(Object transformation records)
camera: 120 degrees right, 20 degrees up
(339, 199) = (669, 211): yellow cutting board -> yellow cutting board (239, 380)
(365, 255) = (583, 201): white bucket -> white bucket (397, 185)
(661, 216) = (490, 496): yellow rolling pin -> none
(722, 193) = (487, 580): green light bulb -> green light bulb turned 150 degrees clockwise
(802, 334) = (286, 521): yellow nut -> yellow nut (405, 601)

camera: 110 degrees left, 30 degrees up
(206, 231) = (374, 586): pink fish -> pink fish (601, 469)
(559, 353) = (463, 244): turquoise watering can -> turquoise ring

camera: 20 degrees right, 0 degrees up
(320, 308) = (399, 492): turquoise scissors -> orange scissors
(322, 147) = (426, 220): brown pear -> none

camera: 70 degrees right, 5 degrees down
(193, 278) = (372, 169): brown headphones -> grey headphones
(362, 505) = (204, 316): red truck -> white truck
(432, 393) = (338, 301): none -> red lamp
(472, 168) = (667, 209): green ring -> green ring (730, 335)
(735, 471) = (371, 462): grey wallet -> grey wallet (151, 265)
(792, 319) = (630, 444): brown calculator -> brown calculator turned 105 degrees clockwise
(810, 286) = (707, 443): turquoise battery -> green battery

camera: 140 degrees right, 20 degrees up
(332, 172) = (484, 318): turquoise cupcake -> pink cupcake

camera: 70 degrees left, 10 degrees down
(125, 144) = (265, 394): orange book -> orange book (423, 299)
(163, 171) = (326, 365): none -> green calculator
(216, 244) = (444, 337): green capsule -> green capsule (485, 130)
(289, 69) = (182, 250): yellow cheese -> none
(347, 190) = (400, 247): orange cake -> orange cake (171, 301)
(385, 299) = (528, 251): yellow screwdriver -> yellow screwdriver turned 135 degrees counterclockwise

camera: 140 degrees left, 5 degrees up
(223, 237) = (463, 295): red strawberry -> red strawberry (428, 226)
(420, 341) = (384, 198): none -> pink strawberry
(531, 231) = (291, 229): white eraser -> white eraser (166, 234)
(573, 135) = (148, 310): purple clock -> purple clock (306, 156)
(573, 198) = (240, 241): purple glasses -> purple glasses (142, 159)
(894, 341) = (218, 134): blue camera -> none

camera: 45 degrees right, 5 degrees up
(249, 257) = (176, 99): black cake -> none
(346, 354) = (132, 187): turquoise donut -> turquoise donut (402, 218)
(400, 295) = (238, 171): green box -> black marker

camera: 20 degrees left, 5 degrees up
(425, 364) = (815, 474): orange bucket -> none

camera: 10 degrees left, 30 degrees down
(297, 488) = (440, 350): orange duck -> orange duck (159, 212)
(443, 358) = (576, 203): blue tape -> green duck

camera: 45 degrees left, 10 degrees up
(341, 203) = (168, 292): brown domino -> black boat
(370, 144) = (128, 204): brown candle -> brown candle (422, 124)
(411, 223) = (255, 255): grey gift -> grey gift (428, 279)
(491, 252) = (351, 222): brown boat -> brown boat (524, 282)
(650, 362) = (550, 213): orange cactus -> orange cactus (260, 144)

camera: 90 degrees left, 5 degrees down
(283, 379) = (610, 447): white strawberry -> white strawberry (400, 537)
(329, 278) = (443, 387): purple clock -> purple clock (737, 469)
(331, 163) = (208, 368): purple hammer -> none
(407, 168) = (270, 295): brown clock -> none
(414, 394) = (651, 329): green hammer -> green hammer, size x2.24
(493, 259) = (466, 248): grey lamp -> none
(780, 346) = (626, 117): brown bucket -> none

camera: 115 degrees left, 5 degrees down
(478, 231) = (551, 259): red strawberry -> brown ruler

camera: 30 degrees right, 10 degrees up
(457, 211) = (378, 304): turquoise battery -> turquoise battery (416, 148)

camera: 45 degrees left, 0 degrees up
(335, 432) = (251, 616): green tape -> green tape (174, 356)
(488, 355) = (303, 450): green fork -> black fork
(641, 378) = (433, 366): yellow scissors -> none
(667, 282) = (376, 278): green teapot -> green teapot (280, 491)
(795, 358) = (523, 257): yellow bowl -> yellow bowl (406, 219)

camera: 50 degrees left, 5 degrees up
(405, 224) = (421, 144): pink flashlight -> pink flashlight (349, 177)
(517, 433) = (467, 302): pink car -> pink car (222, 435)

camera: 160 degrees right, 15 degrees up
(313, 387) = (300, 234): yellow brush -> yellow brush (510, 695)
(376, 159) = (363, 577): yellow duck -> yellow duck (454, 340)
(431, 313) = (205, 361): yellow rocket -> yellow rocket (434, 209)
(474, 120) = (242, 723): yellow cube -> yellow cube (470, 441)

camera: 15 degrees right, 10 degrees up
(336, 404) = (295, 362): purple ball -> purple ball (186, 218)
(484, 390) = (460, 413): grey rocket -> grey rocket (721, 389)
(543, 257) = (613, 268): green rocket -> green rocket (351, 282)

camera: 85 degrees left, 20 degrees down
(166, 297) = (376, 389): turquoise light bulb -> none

**Try it:** Where a line in the records above contains the word "down", copy that line.

**Solution for this task:**
camera: 70 degrees right, 5 degrees down
camera: 70 degrees left, 10 degrees down
camera: 10 degrees left, 30 degrees down
camera: 90 degrees left, 5 degrees down
camera: 115 degrees left, 5 degrees down
camera: 85 degrees left, 20 degrees down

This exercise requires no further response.